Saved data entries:
** begin **
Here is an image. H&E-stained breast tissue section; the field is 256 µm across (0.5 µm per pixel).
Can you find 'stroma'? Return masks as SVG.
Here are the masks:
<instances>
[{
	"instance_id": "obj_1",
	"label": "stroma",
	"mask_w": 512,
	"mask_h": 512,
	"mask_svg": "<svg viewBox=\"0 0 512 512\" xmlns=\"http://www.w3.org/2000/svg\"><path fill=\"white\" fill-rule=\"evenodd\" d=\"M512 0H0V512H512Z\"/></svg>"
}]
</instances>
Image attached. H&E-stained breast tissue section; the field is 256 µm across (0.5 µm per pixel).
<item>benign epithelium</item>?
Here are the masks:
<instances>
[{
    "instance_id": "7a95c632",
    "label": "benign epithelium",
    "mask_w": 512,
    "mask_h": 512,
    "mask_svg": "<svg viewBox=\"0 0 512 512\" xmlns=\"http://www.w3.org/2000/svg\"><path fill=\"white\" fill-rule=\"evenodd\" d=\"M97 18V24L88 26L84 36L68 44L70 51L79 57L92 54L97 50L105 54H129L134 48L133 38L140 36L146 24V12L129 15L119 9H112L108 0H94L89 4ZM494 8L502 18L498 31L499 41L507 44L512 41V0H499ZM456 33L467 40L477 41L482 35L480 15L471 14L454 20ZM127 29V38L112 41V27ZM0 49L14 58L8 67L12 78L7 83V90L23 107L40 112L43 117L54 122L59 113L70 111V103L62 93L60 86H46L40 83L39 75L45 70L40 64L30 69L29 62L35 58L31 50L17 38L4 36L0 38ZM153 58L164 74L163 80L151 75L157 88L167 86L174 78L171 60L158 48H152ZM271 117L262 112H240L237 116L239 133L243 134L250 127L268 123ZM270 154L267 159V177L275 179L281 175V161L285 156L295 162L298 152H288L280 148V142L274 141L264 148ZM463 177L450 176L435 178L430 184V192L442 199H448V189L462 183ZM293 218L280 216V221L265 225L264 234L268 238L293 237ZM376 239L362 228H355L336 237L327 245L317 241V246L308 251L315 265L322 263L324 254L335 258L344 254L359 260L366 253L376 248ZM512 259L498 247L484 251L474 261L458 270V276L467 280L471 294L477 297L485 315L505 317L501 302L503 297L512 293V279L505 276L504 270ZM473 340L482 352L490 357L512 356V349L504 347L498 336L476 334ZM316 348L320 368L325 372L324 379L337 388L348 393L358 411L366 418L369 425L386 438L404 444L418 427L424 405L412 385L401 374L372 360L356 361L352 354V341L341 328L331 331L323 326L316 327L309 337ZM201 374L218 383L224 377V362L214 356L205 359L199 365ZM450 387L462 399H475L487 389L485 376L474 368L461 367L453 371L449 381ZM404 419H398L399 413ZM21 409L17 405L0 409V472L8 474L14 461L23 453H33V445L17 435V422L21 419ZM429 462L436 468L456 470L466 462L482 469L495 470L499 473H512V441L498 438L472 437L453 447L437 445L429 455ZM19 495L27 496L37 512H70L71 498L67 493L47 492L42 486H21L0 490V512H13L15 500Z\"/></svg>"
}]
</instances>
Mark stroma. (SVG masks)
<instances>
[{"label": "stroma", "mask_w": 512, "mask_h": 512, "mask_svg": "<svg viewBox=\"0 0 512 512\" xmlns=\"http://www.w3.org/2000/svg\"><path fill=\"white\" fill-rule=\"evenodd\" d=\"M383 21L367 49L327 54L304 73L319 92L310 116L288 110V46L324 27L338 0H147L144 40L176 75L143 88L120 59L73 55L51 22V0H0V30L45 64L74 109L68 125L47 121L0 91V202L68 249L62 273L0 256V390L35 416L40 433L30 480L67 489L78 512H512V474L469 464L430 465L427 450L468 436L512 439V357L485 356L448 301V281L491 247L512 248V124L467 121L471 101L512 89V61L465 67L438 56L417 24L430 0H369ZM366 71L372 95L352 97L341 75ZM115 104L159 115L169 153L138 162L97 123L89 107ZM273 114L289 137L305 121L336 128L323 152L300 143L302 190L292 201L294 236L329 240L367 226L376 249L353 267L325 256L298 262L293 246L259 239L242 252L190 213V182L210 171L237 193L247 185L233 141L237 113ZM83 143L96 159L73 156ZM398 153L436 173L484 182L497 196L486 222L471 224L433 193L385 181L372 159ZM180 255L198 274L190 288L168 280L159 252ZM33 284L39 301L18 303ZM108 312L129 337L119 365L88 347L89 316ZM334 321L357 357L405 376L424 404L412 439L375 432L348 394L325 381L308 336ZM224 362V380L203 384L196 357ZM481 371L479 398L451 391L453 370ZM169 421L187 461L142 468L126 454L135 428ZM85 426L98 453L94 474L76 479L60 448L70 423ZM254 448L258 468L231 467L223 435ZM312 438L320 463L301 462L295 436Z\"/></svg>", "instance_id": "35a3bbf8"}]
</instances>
** end **
Search the entries for the word "tissue", then gather every line that has it.

**Worked solution**:
Here is an image. H&E-stained breast tissue section; the field is 256 µm across (0.5 µm per pixel).
Image attached. H&E-stained breast tissue section; the field is 256 µm across (0.5 µm per pixel).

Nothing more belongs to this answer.